Looking at the entries underneath, work out how many lines contain "green". Write only that number.

*** Opening of Data shown ***

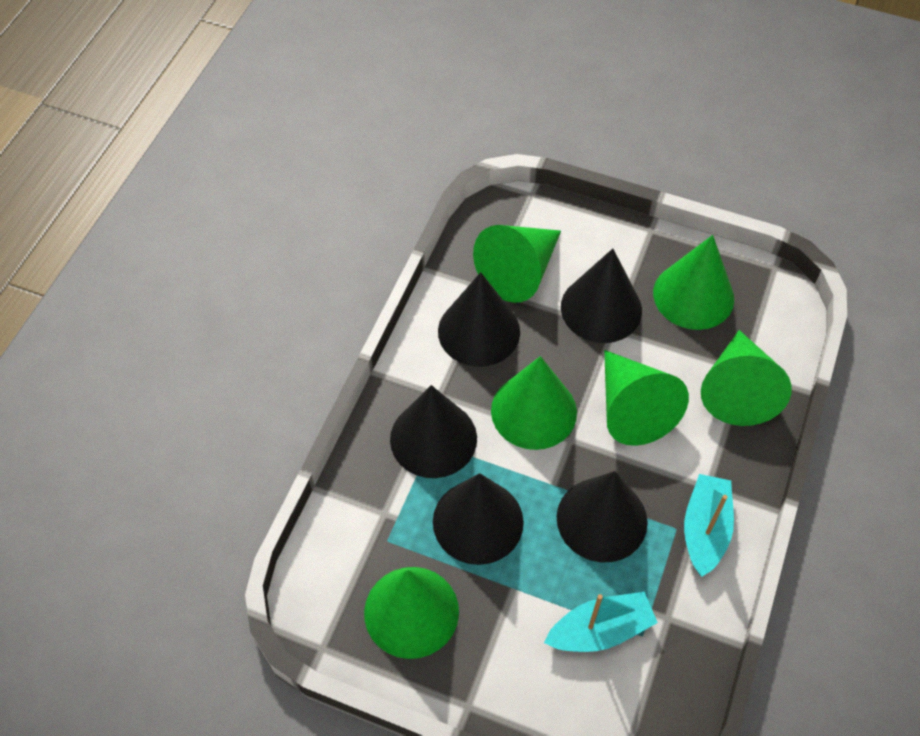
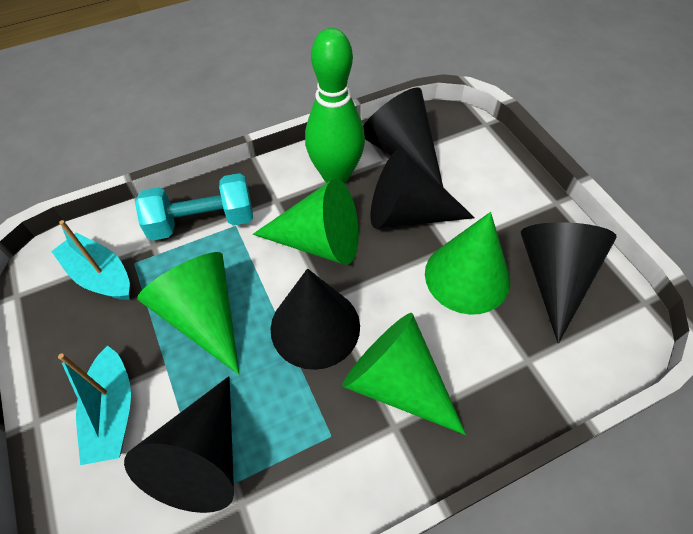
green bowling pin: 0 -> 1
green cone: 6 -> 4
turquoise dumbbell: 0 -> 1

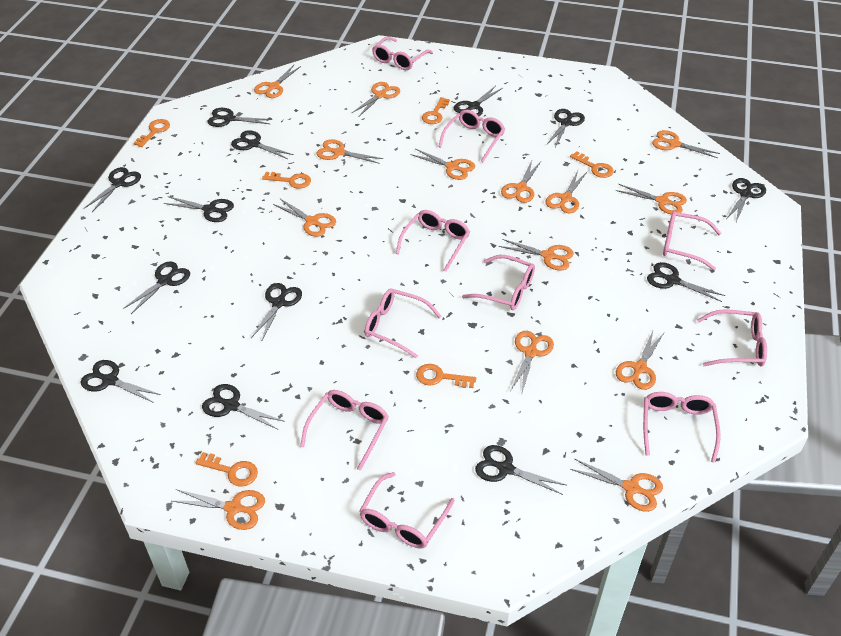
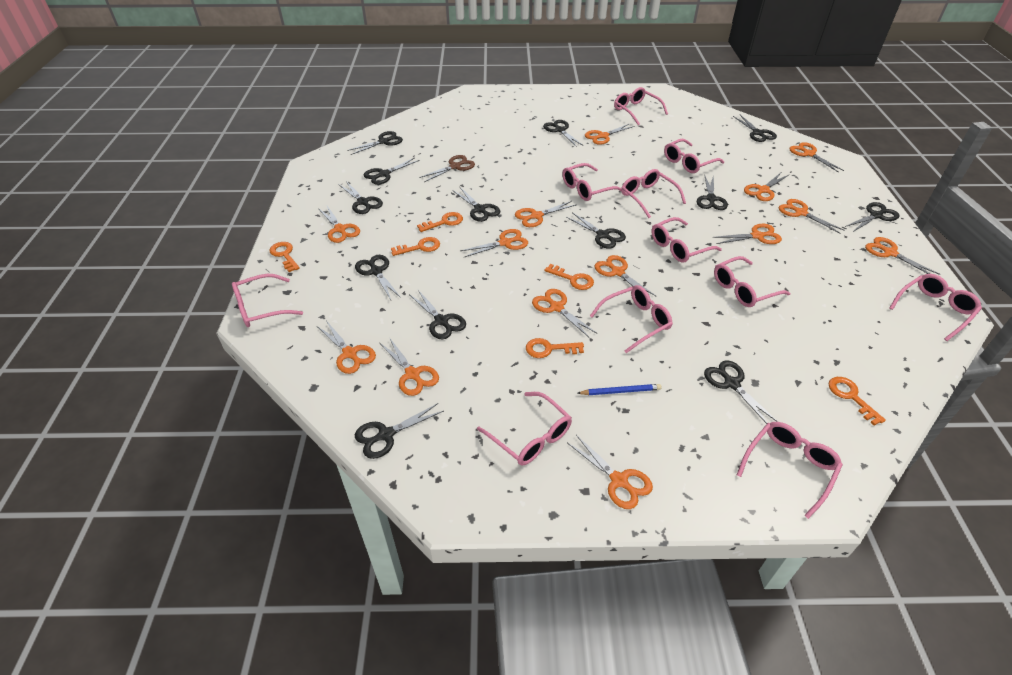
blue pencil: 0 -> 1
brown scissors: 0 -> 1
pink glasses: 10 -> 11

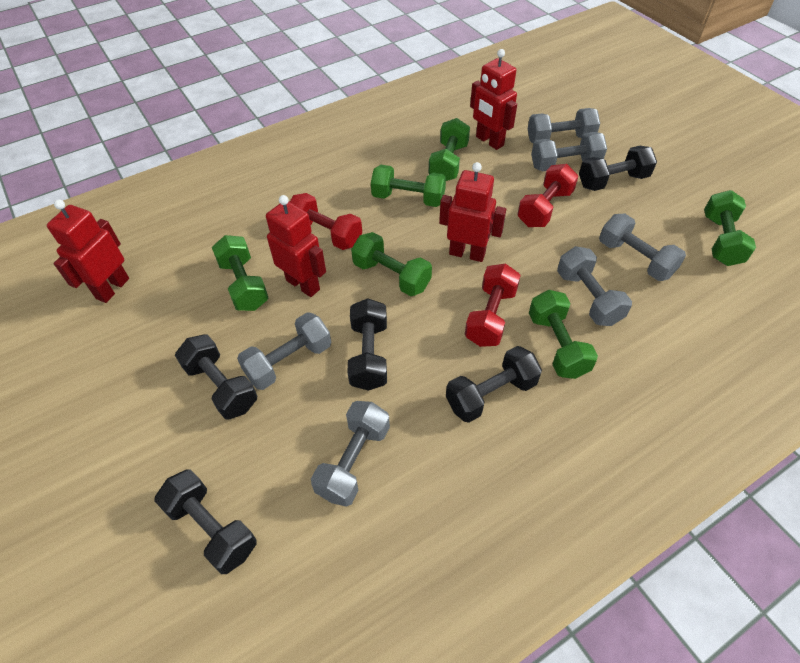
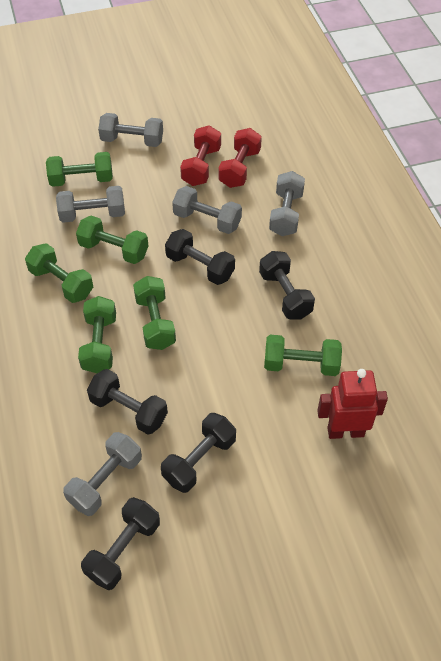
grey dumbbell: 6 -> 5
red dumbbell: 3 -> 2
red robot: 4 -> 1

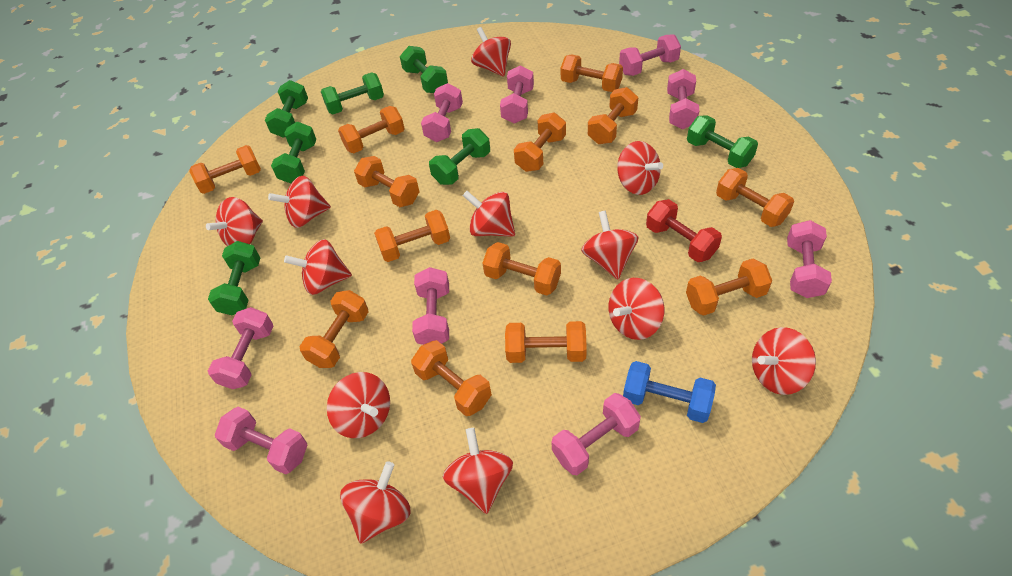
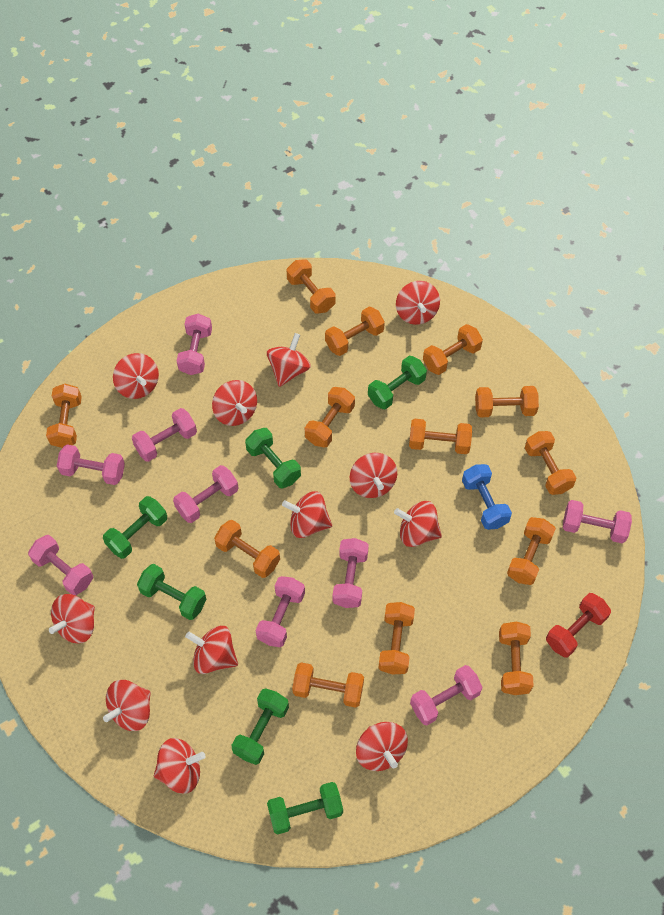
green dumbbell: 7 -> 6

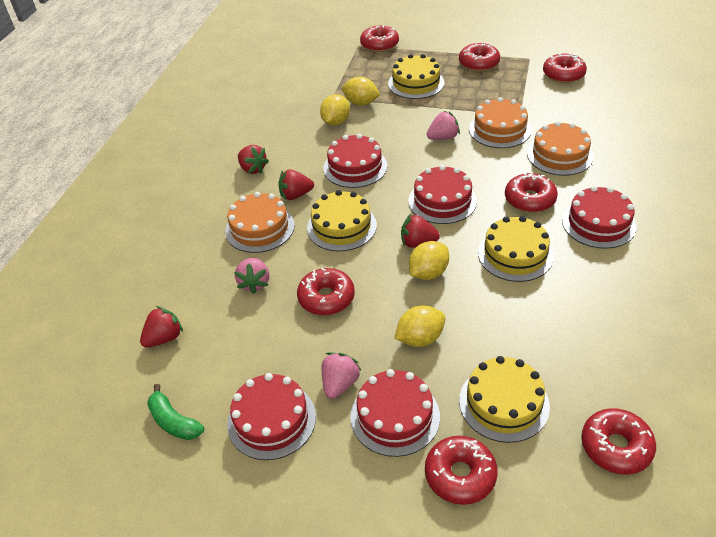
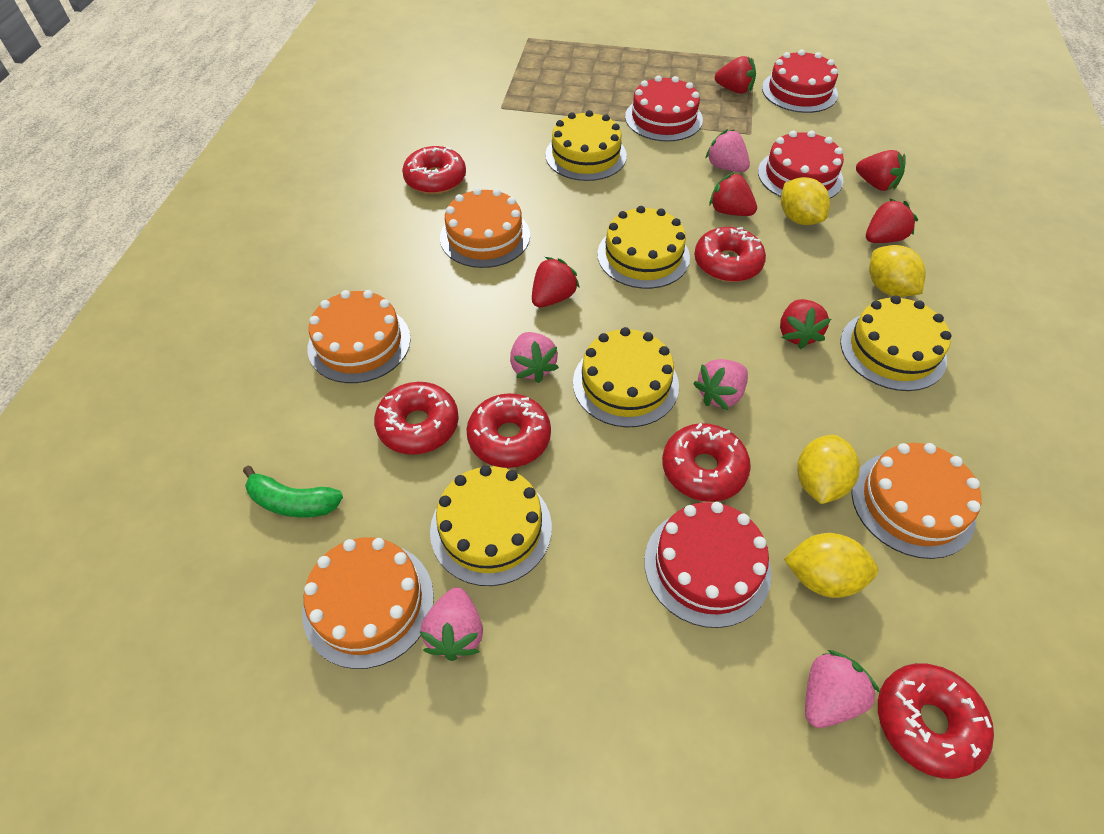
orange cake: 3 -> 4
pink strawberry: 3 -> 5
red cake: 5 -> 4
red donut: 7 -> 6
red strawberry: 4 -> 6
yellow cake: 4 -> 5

*** Close of Data shown ***

The completed task: 3